## AIM
Copy every one of the entries below word for word, keeping each line unchanged and in its original order.

++++ AVAILABLE RECORDS

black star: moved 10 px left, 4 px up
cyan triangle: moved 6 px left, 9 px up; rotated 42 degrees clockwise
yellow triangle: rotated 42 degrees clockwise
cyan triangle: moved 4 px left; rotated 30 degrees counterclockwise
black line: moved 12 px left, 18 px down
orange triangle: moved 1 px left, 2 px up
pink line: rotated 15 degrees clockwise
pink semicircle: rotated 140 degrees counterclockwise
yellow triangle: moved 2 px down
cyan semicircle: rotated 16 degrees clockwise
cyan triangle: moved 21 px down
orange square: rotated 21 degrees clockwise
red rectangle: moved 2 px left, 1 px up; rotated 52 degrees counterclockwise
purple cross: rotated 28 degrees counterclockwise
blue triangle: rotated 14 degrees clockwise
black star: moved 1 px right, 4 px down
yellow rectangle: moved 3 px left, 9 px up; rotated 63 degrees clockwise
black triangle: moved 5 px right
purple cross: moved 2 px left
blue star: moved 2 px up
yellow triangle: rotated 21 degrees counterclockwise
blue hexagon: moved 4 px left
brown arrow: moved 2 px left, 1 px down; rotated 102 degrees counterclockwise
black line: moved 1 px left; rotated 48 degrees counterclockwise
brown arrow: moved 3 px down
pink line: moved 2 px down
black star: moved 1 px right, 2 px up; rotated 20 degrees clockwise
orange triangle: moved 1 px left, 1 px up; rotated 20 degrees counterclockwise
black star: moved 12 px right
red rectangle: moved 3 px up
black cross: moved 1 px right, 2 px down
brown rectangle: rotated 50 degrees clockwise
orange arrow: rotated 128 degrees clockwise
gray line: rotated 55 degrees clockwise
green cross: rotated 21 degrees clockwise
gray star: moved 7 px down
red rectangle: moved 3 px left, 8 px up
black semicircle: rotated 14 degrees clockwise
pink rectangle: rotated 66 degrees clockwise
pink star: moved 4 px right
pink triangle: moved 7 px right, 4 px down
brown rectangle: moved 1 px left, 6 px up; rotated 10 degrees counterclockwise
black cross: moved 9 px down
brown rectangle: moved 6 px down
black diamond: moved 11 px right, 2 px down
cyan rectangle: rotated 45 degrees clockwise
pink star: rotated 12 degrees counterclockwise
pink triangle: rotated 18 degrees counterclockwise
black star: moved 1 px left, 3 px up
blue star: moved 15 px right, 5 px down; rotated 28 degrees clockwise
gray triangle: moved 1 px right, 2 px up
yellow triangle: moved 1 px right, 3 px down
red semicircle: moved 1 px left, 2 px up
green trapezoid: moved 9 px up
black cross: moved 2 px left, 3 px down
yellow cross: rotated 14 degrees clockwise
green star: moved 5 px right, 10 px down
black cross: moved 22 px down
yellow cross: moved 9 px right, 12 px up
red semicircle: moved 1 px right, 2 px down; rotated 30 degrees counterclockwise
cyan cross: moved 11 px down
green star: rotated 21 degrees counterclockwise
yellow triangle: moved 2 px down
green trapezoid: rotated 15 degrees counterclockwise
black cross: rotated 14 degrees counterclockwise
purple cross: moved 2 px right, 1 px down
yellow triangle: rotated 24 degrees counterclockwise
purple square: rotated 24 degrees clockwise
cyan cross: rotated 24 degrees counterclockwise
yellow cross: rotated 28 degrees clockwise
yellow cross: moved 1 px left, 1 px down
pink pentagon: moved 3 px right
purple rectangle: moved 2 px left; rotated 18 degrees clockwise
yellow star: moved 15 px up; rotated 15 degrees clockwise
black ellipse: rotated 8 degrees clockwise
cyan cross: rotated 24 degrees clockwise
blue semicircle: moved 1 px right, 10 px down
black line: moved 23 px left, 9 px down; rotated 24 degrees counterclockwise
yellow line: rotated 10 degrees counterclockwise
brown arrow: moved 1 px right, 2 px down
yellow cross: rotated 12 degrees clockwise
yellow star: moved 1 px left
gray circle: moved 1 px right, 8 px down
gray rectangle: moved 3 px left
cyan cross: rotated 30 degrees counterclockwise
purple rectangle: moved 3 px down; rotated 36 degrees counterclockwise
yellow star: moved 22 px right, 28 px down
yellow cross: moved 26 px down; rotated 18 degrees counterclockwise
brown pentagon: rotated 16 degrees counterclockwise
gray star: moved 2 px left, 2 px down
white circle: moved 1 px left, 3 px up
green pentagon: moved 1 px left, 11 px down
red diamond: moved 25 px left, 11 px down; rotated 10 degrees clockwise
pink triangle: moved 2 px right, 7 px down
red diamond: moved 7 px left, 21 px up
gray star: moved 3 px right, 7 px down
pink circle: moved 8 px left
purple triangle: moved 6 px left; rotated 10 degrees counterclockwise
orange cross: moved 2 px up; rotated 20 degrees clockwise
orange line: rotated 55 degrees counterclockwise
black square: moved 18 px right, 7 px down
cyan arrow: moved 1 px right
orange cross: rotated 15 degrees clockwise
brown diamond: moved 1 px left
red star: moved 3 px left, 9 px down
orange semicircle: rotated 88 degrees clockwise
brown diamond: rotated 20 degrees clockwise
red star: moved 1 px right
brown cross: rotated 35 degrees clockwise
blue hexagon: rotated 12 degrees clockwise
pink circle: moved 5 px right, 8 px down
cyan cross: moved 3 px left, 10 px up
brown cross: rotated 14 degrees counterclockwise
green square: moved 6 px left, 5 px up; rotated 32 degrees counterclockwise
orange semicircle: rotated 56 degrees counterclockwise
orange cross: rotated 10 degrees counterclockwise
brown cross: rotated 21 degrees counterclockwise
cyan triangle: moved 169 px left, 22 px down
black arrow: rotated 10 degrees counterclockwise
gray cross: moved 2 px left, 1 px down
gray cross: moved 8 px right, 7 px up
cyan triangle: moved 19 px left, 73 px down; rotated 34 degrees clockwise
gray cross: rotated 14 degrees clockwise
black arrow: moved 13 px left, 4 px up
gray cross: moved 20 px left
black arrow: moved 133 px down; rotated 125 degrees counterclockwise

++++++++

## SOLVED EXERCISE
black star: moved 10 px left, 4 px up
cyan triangle: moved 6 px left, 9 px up; rotated 42 degrees clockwise
yellow triangle: rotated 42 degrees clockwise
cyan triangle: moved 4 px left; rotated 30 degrees counterclockwise
black line: moved 12 px left, 18 px down
orange triangle: moved 1 px left, 2 px up
pink line: rotated 15 degrees clockwise
pink semicircle: rotated 140 degrees counterclockwise
yellow triangle: moved 2 px down
cyan semicircle: rotated 16 degrees clockwise
cyan triangle: moved 21 px down
orange square: rotated 21 degrees clockwise
red rectangle: moved 2 px left, 1 px up; rotated 52 degrees counterclockwise
purple cross: rotated 28 degrees counterclockwise
blue triangle: rotated 14 degrees clockwise
black star: moved 1 px right, 4 px down
yellow rectangle: moved 3 px left, 9 px up; rotated 63 degrees clockwise
black triangle: moved 5 px right
purple cross: moved 2 px left
blue star: moved 2 px up
yellow triangle: rotated 21 degrees counterclockwise
blue hexagon: moved 4 px left
brown arrow: moved 2 px left, 1 px down; rotated 102 degrees counterclockwise
black line: moved 1 px left; rotated 48 degrees counterclockwise
brown arrow: moved 3 px down
pink line: moved 2 px down
black star: moved 1 px right, 2 px up; rotated 20 degrees clockwise
orange triangle: moved 1 px left, 1 px up; rotated 20 degrees counterclockwise
black star: moved 12 px right
red rectangle: moved 3 px up
black cross: moved 1 px right, 2 px down
brown rectangle: rotated 50 degrees clockwise
orange arrow: rotated 128 degrees clockwise
gray line: rotated 55 degrees clockwise
green cross: rotated 21 degrees clockwise
gray star: moved 7 px down
red rectangle: moved 3 px left, 8 px up
black semicircle: rotated 14 degrees clockwise
pink rectangle: rotated 66 degrees clockwise
pink star: moved 4 px right
pink triangle: moved 7 px right, 4 px down
brown rectangle: moved 1 px left, 6 px up; rotated 10 degrees counterclockwise
black cross: moved 9 px down
brown rectangle: moved 6 px down
black diamond: moved 11 px right, 2 px down
cyan rectangle: rotated 45 degrees clockwise
pink star: rotated 12 degrees counterclockwise
pink triangle: rotated 18 degrees counterclockwise
black star: moved 1 px left, 3 px up
blue star: moved 15 px right, 5 px down; rotated 28 degrees clockwise
gray triangle: moved 1 px right, 2 px up
yellow triangle: moved 1 px right, 3 px down
red semicircle: moved 1 px left, 2 px up
green trapezoid: moved 9 px up
black cross: moved 2 px left, 3 px down
yellow cross: rotated 14 degrees clockwise
green star: moved 5 px right, 10 px down
black cross: moved 22 px down
yellow cross: moved 9 px right, 12 px up
red semicircle: moved 1 px right, 2 px down; rotated 30 degrees counterclockwise
cyan cross: moved 11 px down
green star: rotated 21 degrees counterclockwise
yellow triangle: moved 2 px down
green trapezoid: rotated 15 degrees counterclockwise
black cross: rotated 14 degrees counterclockwise
purple cross: moved 2 px right, 1 px down
yellow triangle: rotated 24 degrees counterclockwise
purple square: rotated 24 degrees clockwise
cyan cross: rotated 24 degrees counterclockwise
yellow cross: rotated 28 degrees clockwise
yellow cross: moved 1 px left, 1 px down
pink pentagon: moved 3 px right
purple rectangle: moved 2 px left; rotated 18 degrees clockwise
yellow star: moved 15 px up; rotated 15 degrees clockwise
black ellipse: rotated 8 degrees clockwise
cyan cross: rotated 24 degrees clockwise
blue semicircle: moved 1 px right, 10 px down
black line: moved 23 px left, 9 px down; rotated 24 degrees counterclockwise
yellow line: rotated 10 degrees counterclockwise
brown arrow: moved 1 px right, 2 px down
yellow cross: rotated 12 degrees clockwise
yellow star: moved 1 px left
gray circle: moved 1 px right, 8 px down
gray rectangle: moved 3 px left
cyan cross: rotated 30 degrees counterclockwise
purple rectangle: moved 3 px down; rotated 36 degrees counterclockwise
yellow star: moved 22 px right, 28 px down
yellow cross: moved 26 px down; rotated 18 degrees counterclockwise
brown pentagon: rotated 16 degrees counterclockwise
gray star: moved 2 px left, 2 px down
white circle: moved 1 px left, 3 px up
green pentagon: moved 1 px left, 11 px down
red diamond: moved 25 px left, 11 px down; rotated 10 degrees clockwise
pink triangle: moved 2 px right, 7 px down
red diamond: moved 7 px left, 21 px up
gray star: moved 3 px right, 7 px down
pink circle: moved 8 px left
purple triangle: moved 6 px left; rotated 10 degrees counterclockwise
orange cross: moved 2 px up; rotated 20 degrees clockwise
orange line: rotated 55 degrees counterclockwise
black square: moved 18 px right, 7 px down
cyan arrow: moved 1 px right
orange cross: rotated 15 degrees clockwise
brown diamond: moved 1 px left
red star: moved 3 px left, 9 px down
orange semicircle: rotated 88 degrees clockwise
brown diamond: rotated 20 degrees clockwise
red star: moved 1 px right
brown cross: rotated 35 degrees clockwise
blue hexagon: rotated 12 degrees clockwise
pink circle: moved 5 px right, 8 px down
cyan cross: moved 3 px left, 10 px up
brown cross: rotated 14 degrees counterclockwise
green square: moved 6 px left, 5 px up; rotated 32 degrees counterclockwise
orange semicircle: rotated 56 degrees counterclockwise
orange cross: rotated 10 degrees counterclockwise
brown cross: rotated 21 degrees counterclockwise
cyan triangle: moved 169 px left, 22 px down
black arrow: rotated 10 degrees counterclockwise
gray cross: moved 2 px left, 1 px down
gray cross: moved 8 px right, 7 px up
cyan triangle: moved 19 px left, 73 px down; rotated 34 degrees clockwise
gray cross: rotated 14 degrees clockwise
black arrow: moved 13 px left, 4 px up
gray cross: moved 20 px left
black arrow: moved 133 px down; rotated 125 degrees counterclockwise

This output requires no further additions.